Exclude the pictures from your copy, and reproduce each entry below verbatim.
╭──
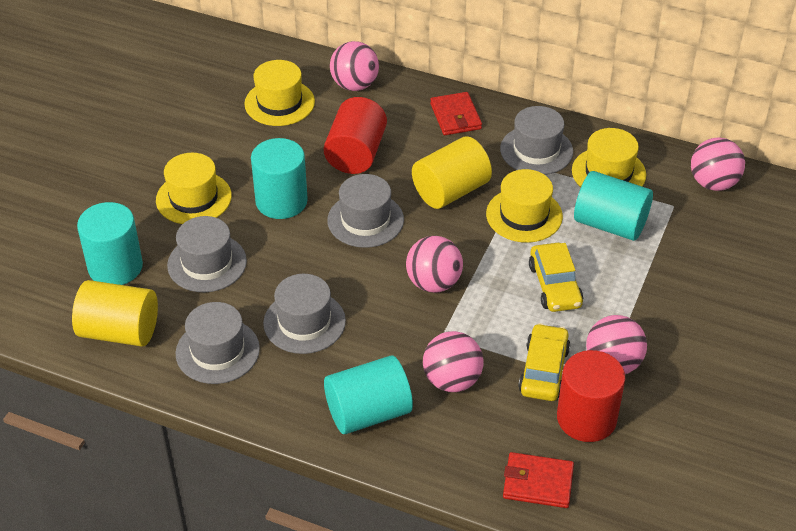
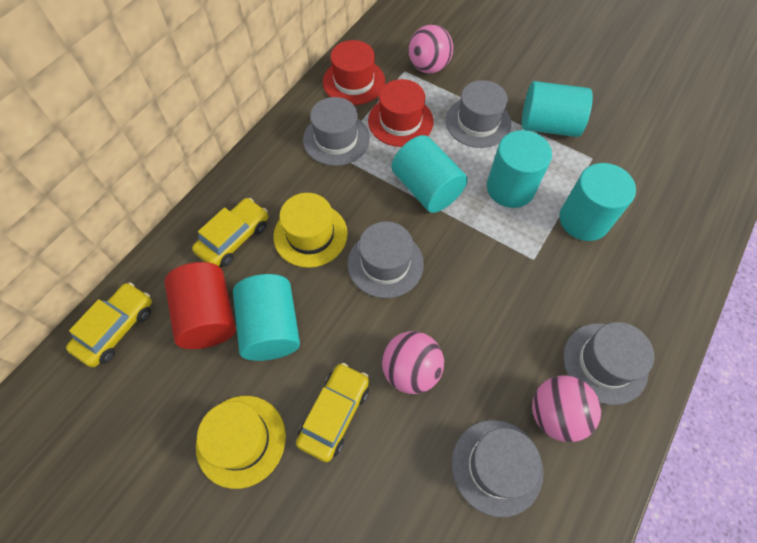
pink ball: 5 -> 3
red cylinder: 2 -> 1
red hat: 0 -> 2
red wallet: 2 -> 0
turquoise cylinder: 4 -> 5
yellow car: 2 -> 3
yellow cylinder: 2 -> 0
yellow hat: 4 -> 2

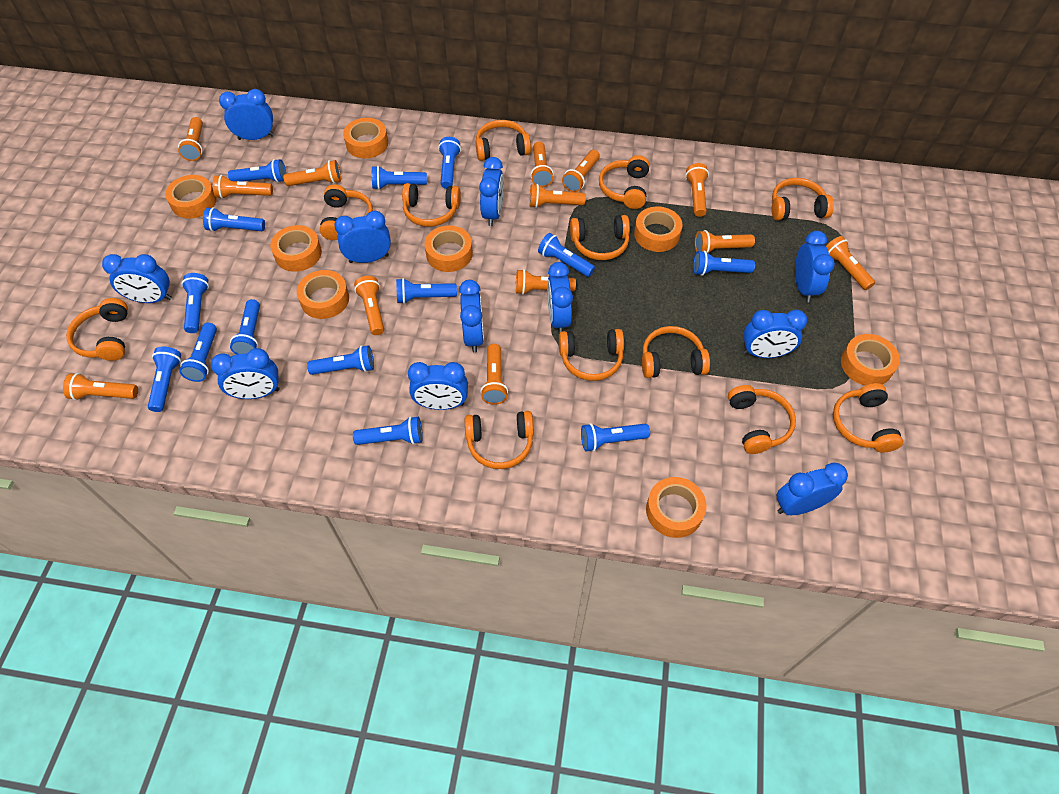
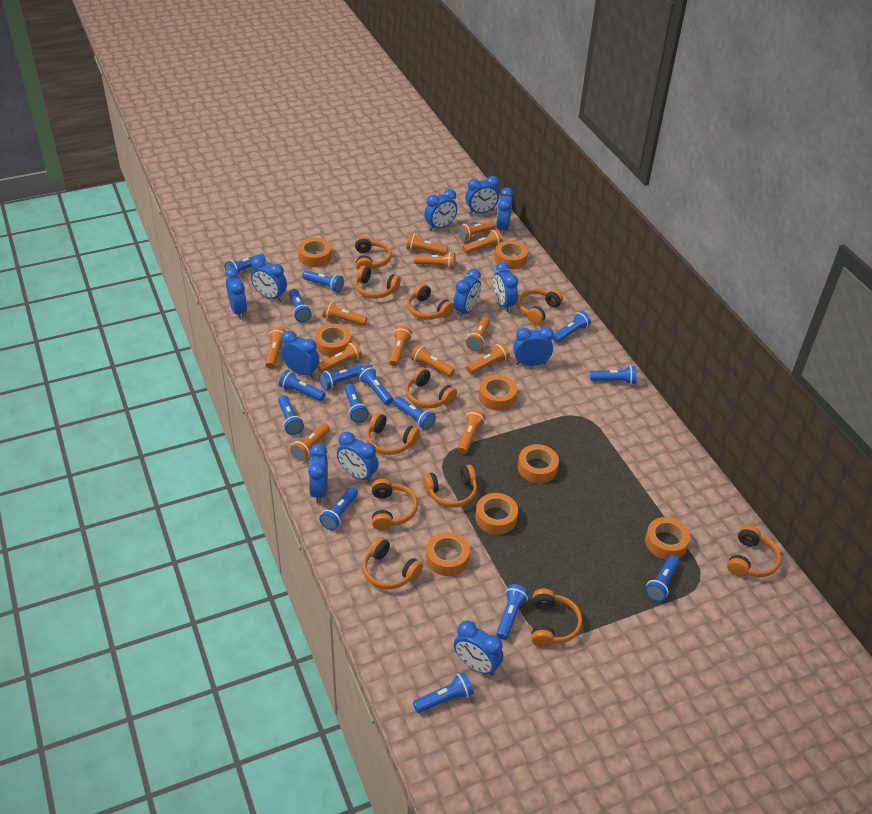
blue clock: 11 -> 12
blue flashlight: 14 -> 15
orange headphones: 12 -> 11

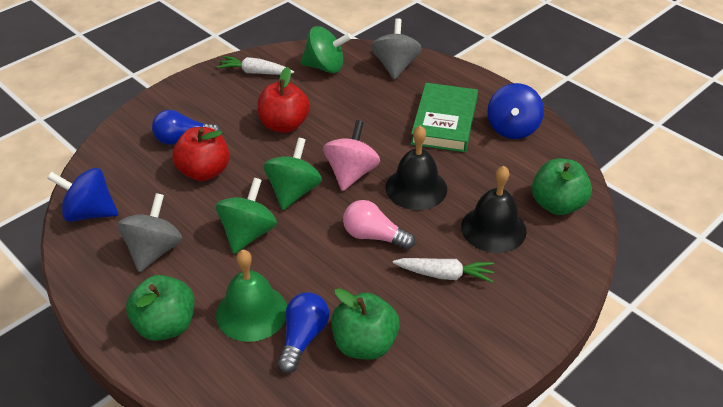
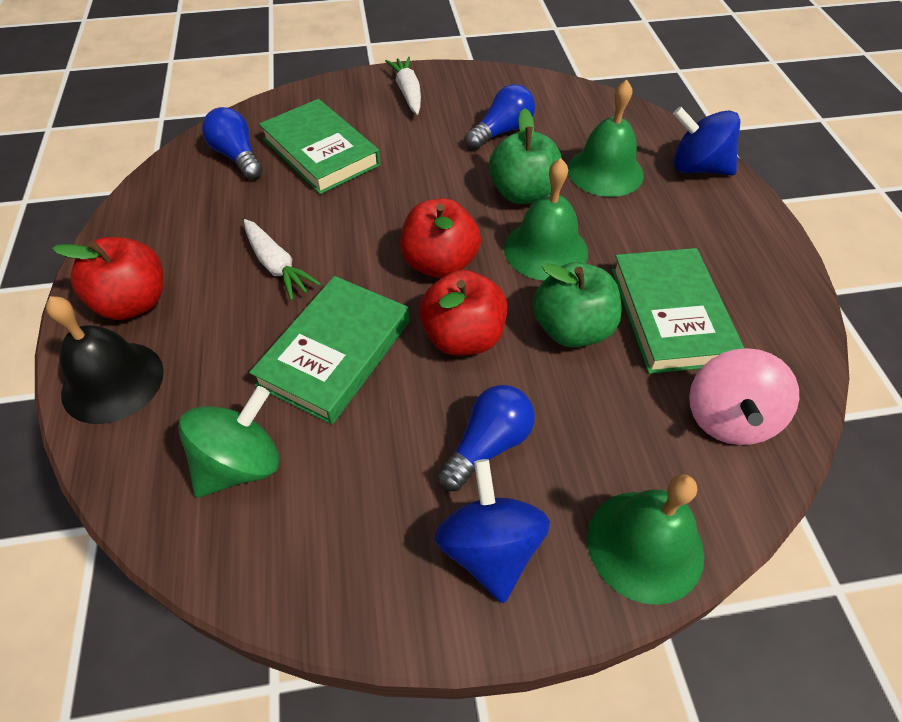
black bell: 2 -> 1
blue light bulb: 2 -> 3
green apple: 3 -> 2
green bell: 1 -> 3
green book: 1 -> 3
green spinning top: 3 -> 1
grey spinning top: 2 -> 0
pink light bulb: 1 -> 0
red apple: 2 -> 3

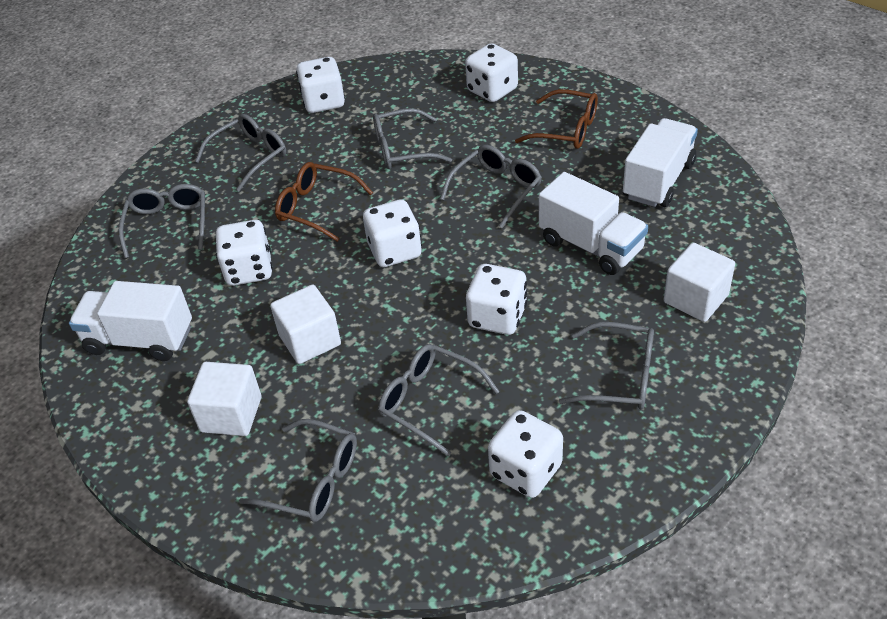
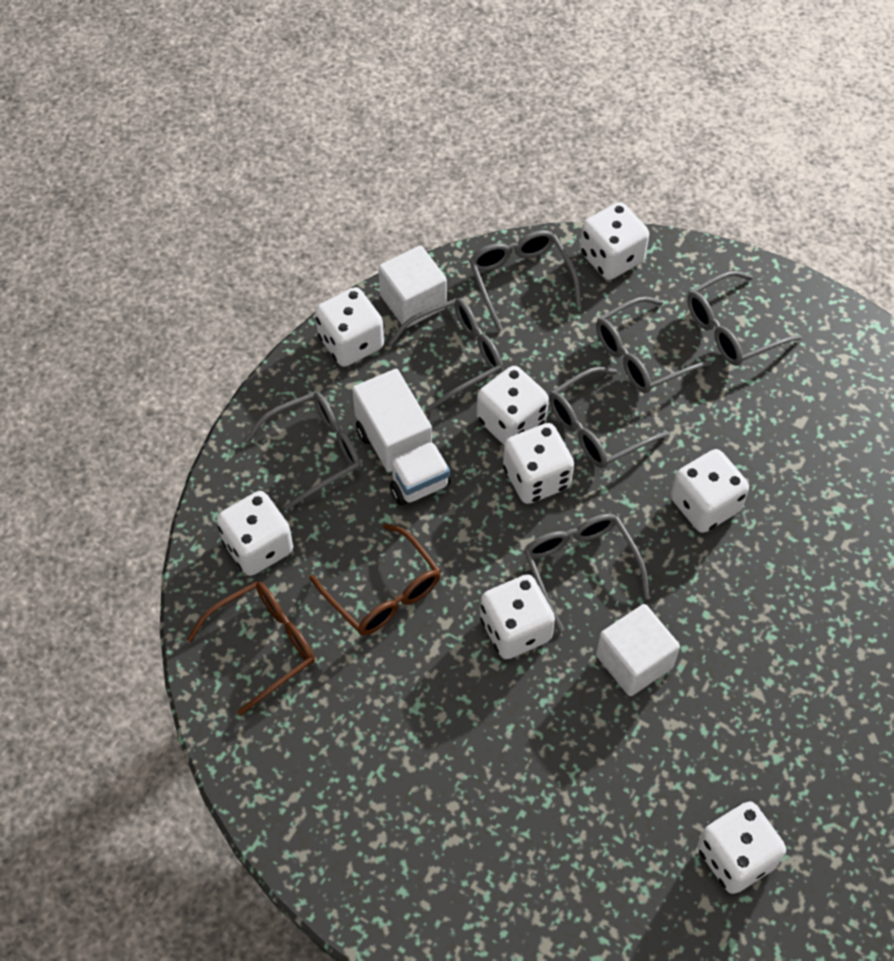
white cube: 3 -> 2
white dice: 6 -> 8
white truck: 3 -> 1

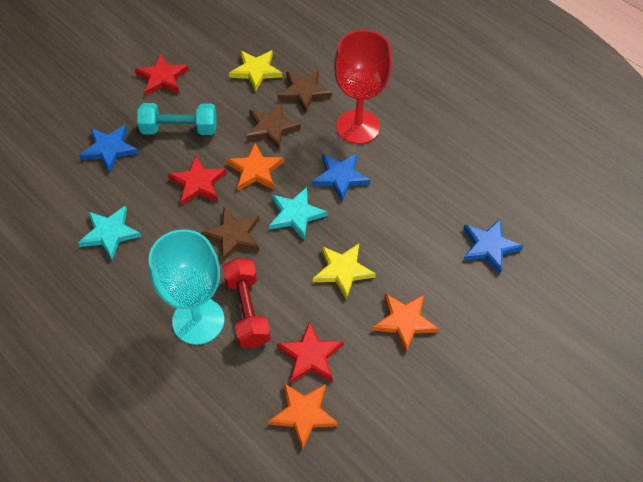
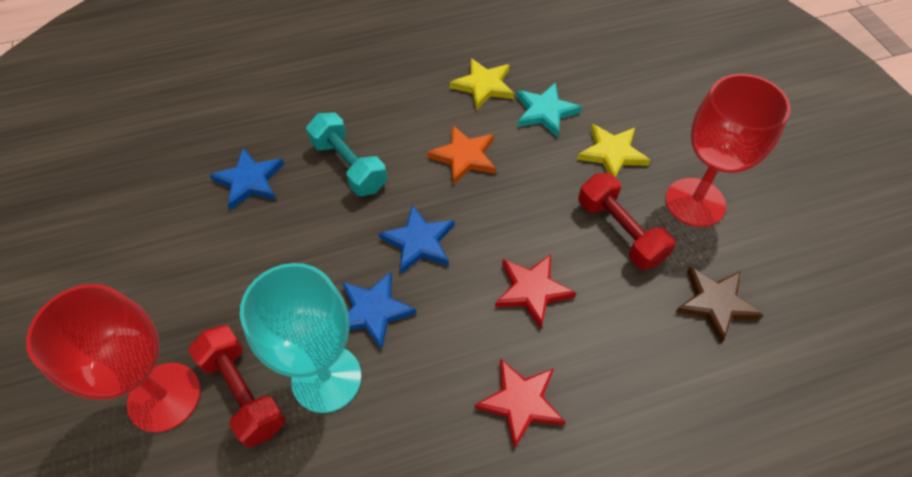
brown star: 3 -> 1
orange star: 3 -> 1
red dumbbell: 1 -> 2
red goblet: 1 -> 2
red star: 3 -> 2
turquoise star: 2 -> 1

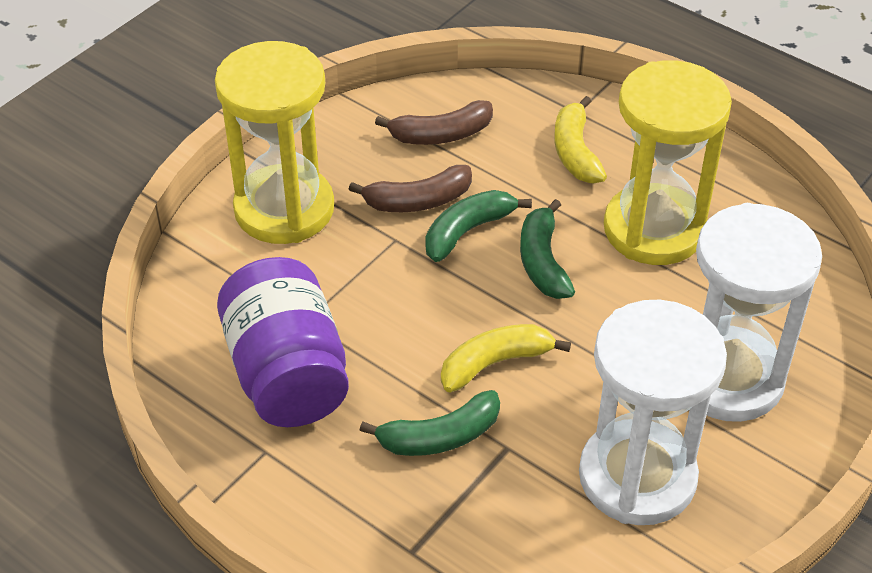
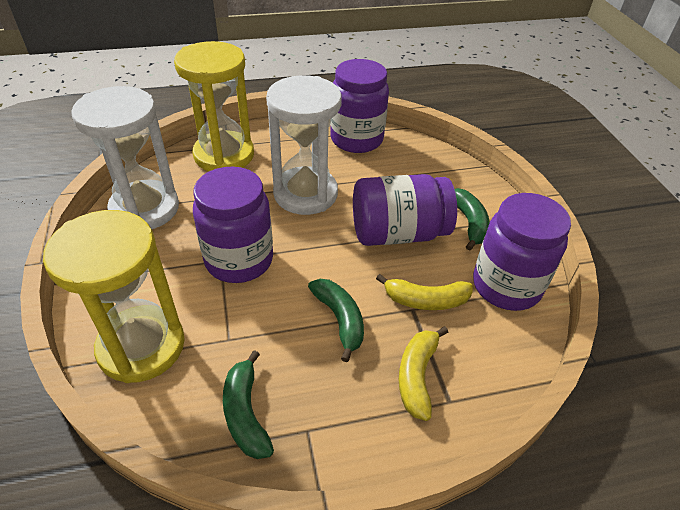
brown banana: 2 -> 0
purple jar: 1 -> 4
╰──
→ **Answer box**:
pink ball: 5 -> 3
red cylinder: 2 -> 1
red hat: 0 -> 2
red wallet: 2 -> 0
turquoise cylinder: 4 -> 5
yellow car: 2 -> 3
yellow cylinder: 2 -> 0
yellow hat: 4 -> 2

blue clock: 11 -> 12
blue flashlight: 14 -> 15
orange headphones: 12 -> 11

black bell: 2 -> 1
blue light bulb: 2 -> 3
green apple: 3 -> 2
green bell: 1 -> 3
green book: 1 -> 3
green spinning top: 3 -> 1
grey spinning top: 2 -> 0
pink light bulb: 1 -> 0
red apple: 2 -> 3

white cube: 3 -> 2
white dice: 6 -> 8
white truck: 3 -> 1

brown star: 3 -> 1
orange star: 3 -> 1
red dumbbell: 1 -> 2
red goblet: 1 -> 2
red star: 3 -> 2
turquoise star: 2 -> 1

brown banana: 2 -> 0
purple jar: 1 -> 4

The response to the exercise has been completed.